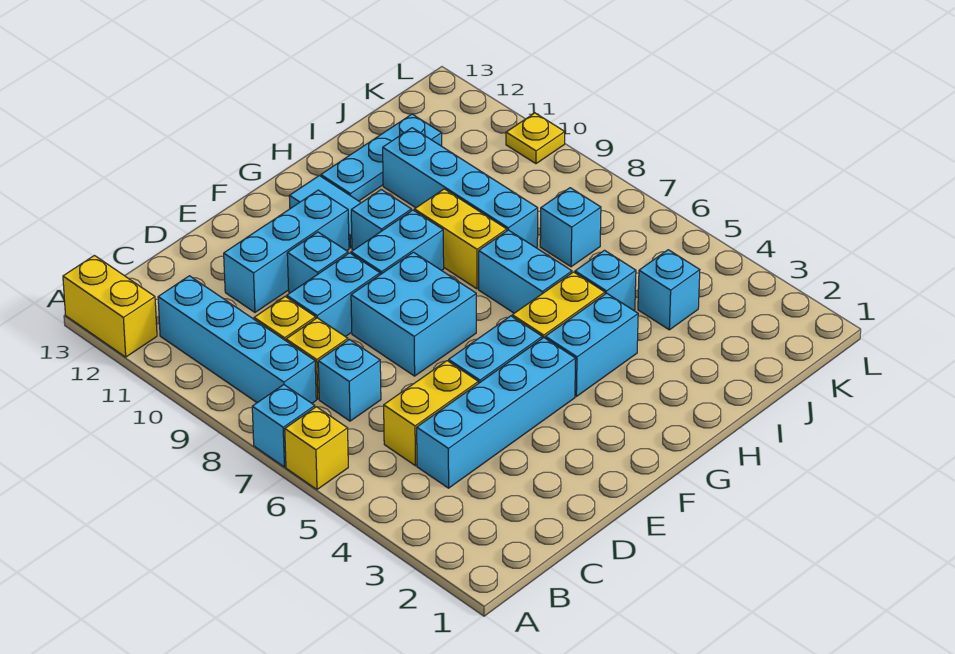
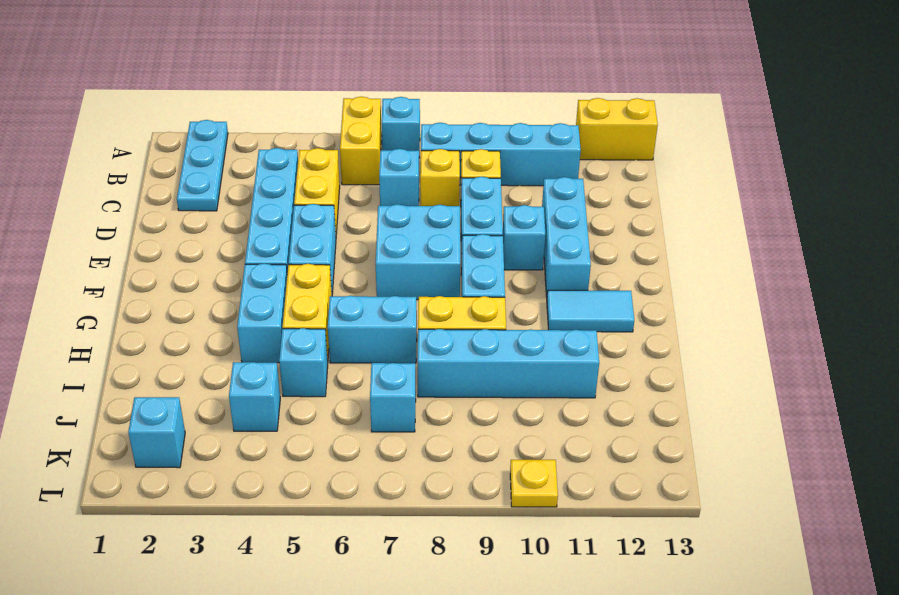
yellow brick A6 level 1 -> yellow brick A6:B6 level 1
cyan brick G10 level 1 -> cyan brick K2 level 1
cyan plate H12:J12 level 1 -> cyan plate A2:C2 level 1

[THE TASK]: Could you transcribe all of the data exactly, keeping every picture out of the copy?

[RESULT OF THE EXERCISE]:
yellow brick A6 level 1 -> yellow brick A6:B6 level 1
cyan brick G10 level 1 -> cyan brick K2 level 1
cyan plate H12:J12 level 1 -> cyan plate A2:C2 level 1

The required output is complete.